◆ **Prompt**: Find how many lines below mention "yellow". Nothing but the number is needed.

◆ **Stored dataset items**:
◇ ◇ ◇ ◇

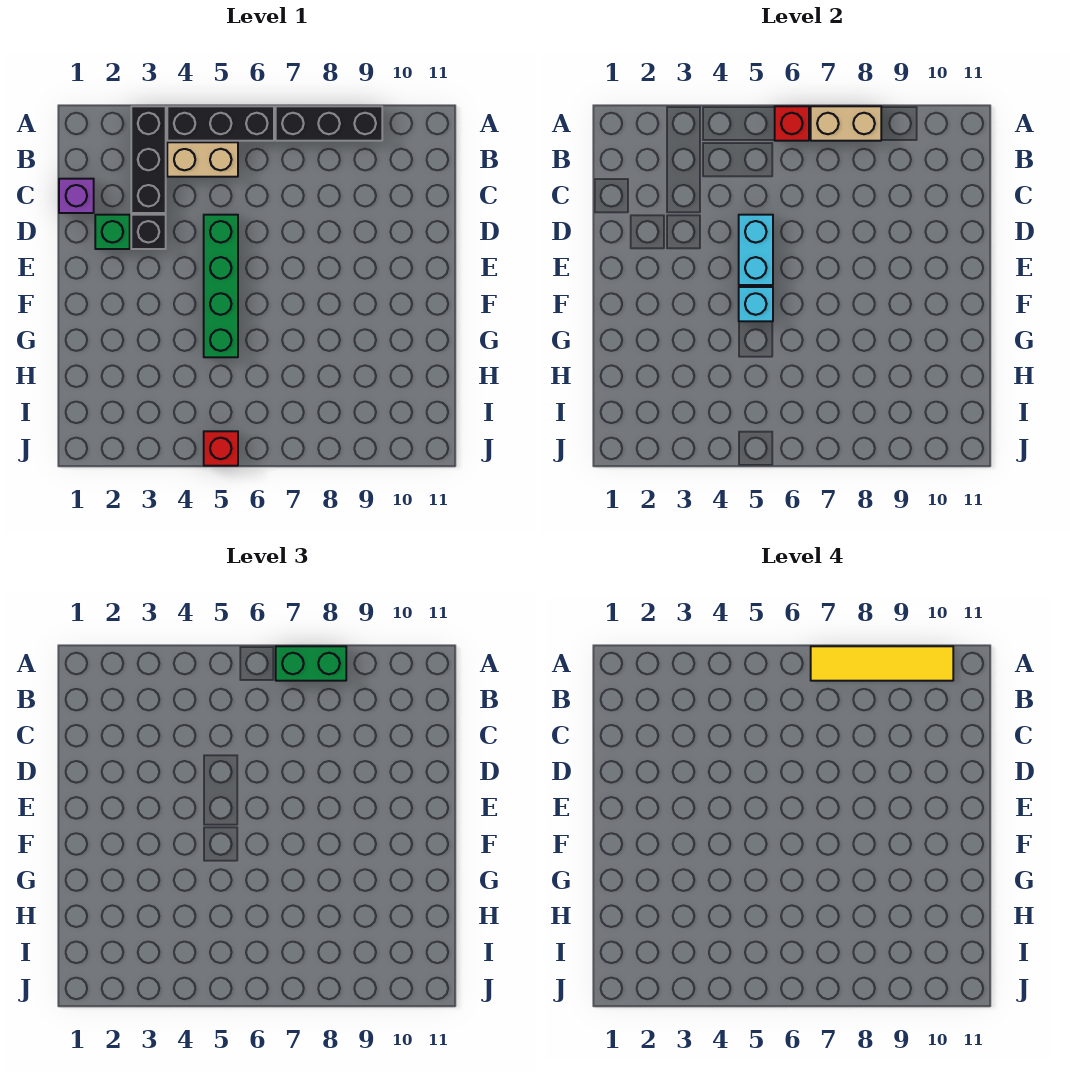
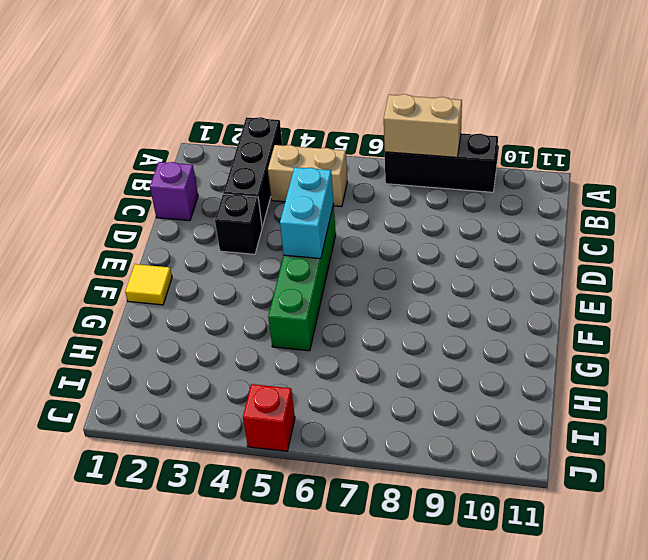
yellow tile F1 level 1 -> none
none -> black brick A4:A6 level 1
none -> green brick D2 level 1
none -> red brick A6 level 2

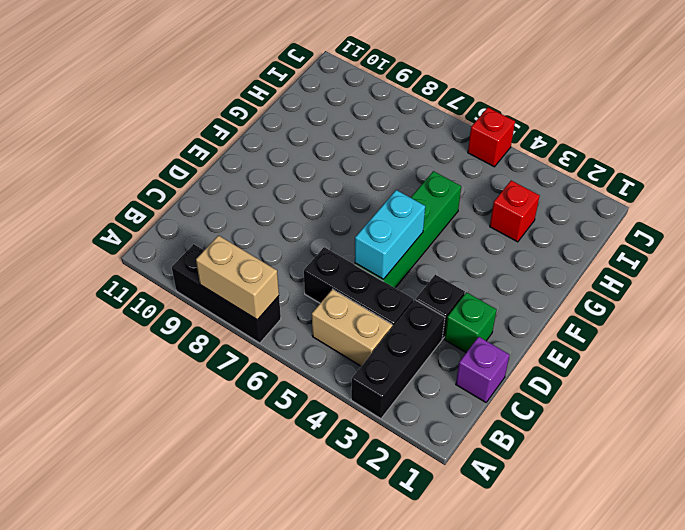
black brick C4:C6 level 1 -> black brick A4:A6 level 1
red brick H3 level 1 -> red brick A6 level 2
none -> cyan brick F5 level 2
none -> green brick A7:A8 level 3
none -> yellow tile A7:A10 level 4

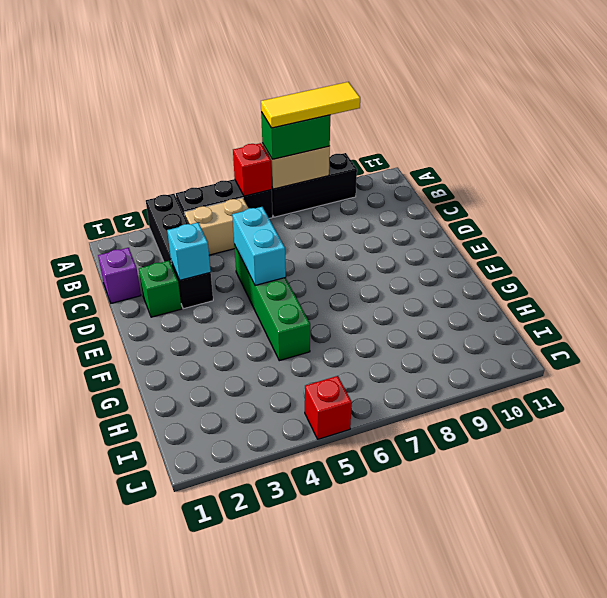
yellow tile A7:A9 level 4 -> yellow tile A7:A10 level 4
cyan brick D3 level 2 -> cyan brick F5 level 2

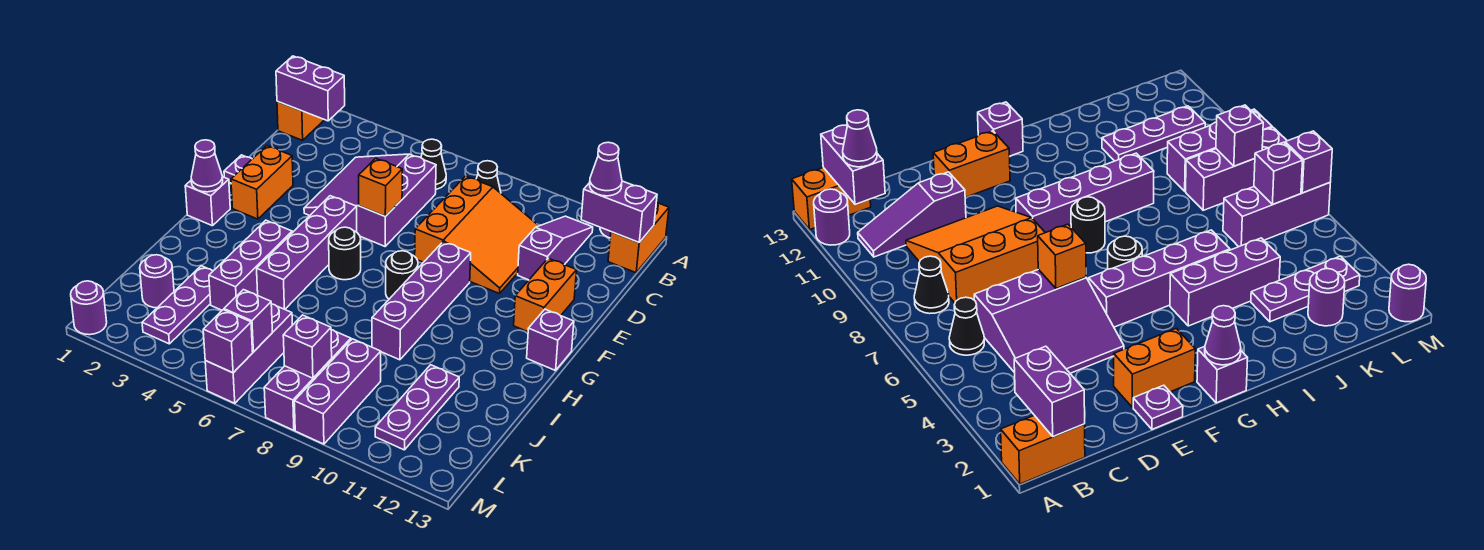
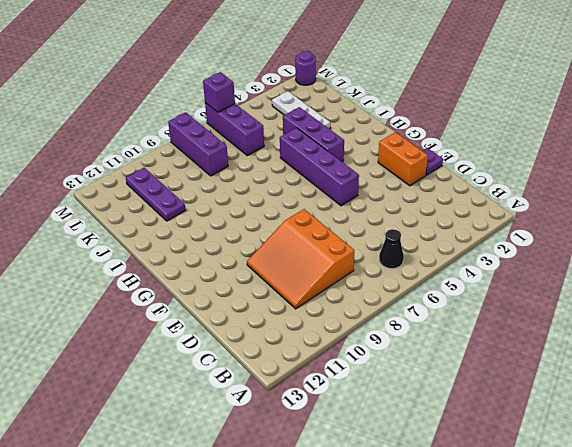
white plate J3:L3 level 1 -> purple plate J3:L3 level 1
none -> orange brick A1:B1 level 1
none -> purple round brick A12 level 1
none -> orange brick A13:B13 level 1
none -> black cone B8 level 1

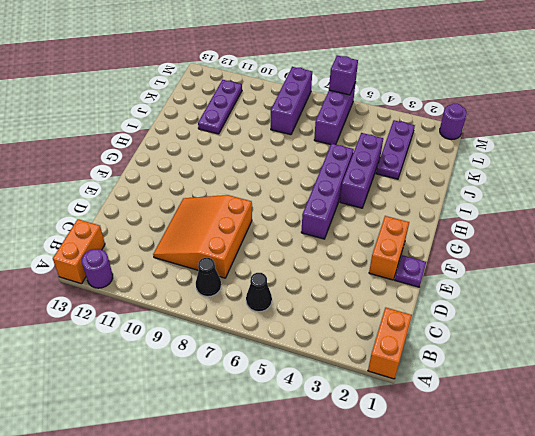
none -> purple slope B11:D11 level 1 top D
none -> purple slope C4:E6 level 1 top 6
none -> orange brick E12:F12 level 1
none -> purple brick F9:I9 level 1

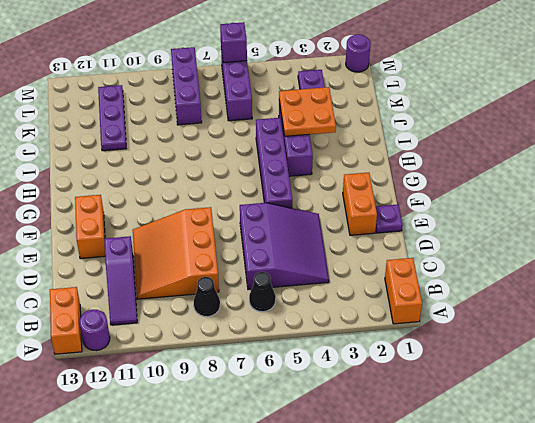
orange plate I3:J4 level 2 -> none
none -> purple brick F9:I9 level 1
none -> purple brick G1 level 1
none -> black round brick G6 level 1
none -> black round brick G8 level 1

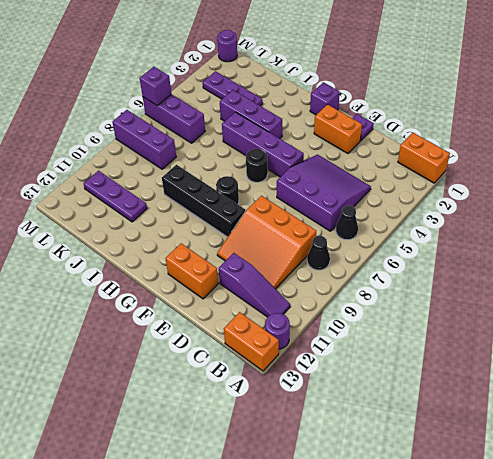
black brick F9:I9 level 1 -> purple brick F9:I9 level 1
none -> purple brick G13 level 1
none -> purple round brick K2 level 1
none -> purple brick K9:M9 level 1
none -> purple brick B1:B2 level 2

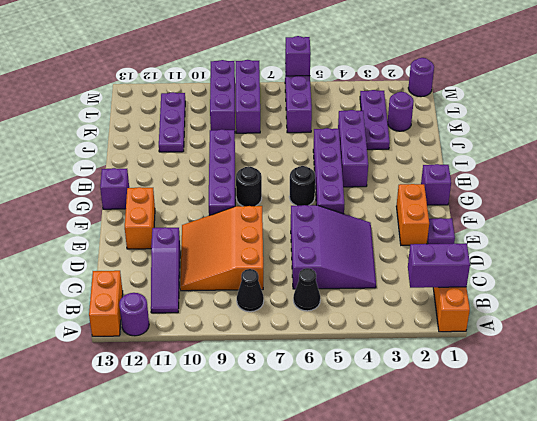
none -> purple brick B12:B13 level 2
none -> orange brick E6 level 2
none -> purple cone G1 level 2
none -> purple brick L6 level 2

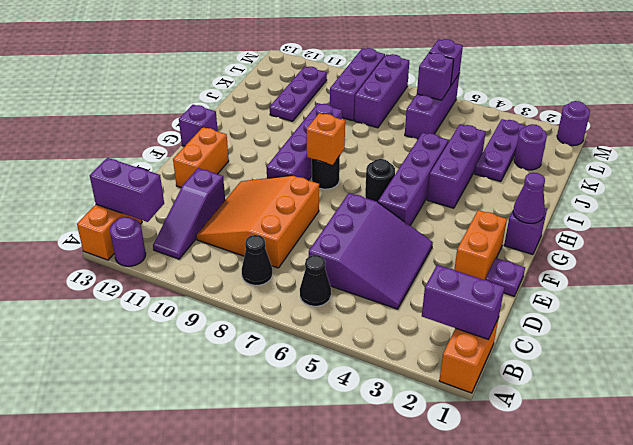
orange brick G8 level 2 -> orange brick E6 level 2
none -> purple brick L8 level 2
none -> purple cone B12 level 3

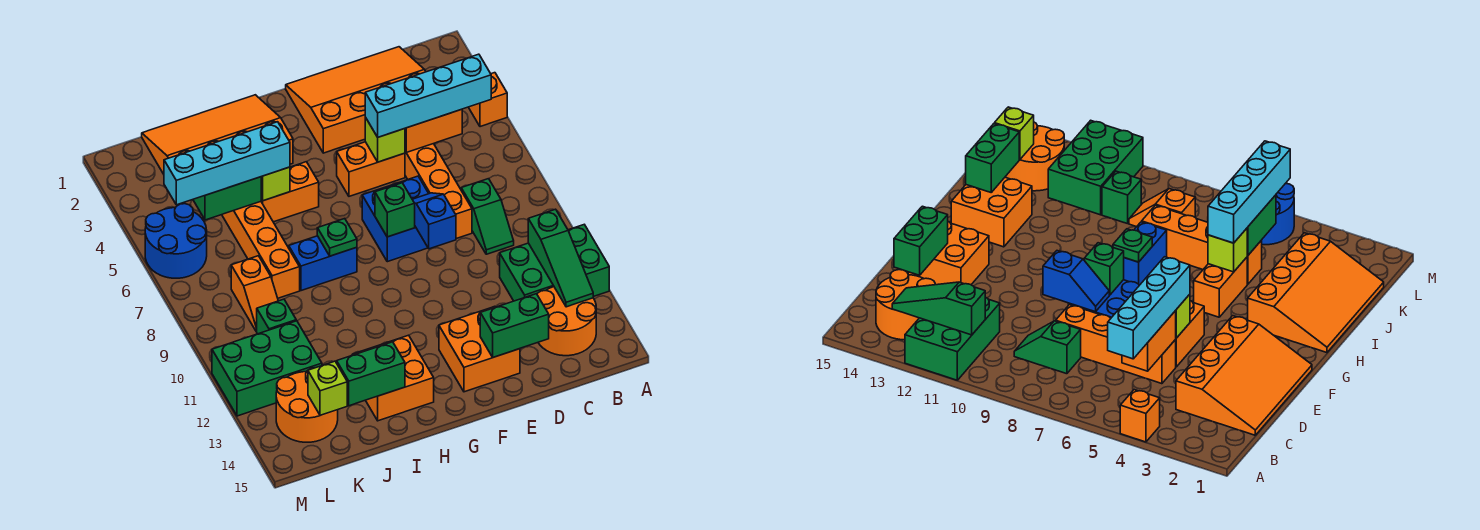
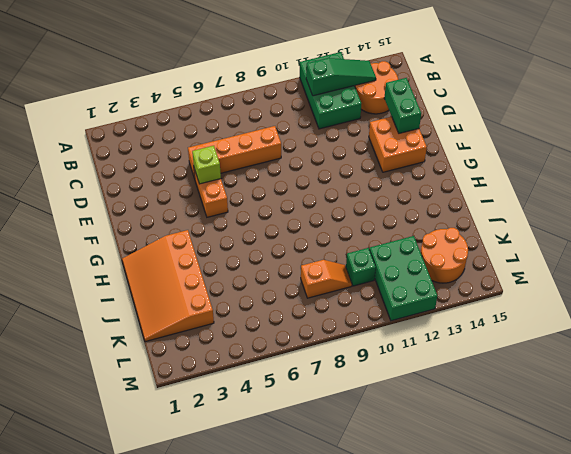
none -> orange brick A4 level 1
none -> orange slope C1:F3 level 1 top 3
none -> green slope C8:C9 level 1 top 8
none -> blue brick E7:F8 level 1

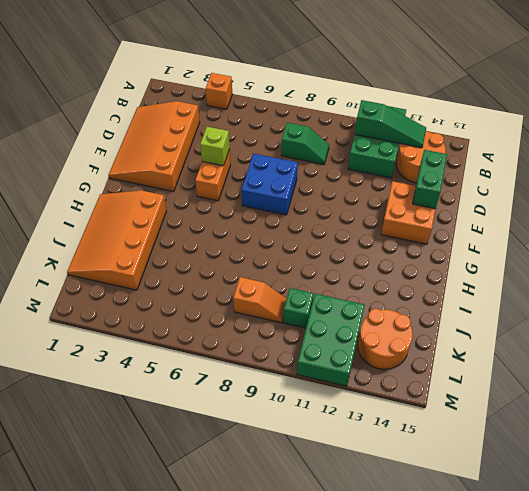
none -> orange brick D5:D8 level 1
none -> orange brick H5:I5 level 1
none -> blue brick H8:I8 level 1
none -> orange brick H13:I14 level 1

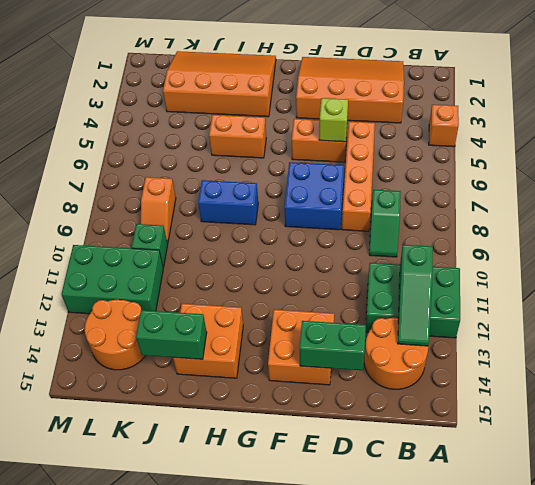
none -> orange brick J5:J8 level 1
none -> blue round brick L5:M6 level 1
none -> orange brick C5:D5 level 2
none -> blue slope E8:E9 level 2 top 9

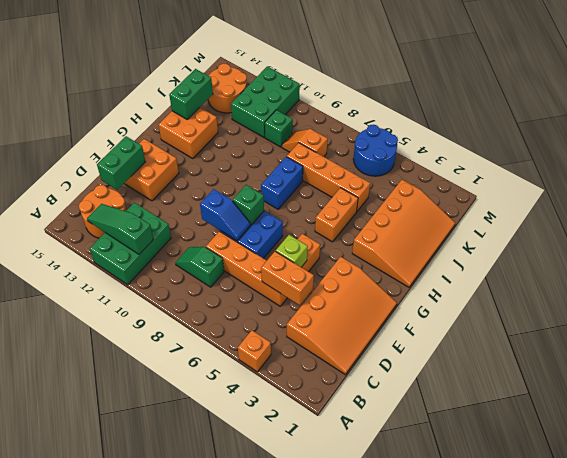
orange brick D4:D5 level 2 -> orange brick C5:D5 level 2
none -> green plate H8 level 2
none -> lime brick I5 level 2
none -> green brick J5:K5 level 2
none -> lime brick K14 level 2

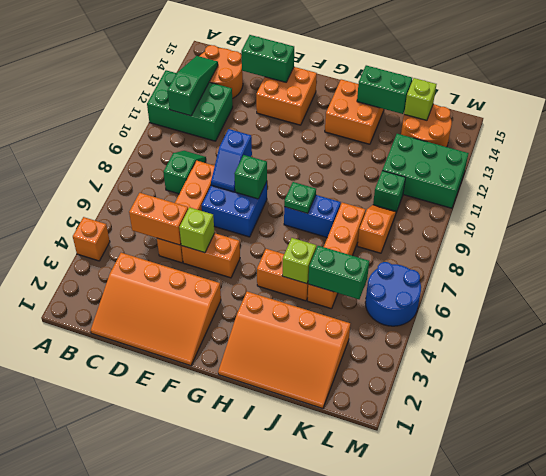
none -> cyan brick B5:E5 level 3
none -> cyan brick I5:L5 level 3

◇ ◇ ◇ ◇

◆ **Exercise result**: 3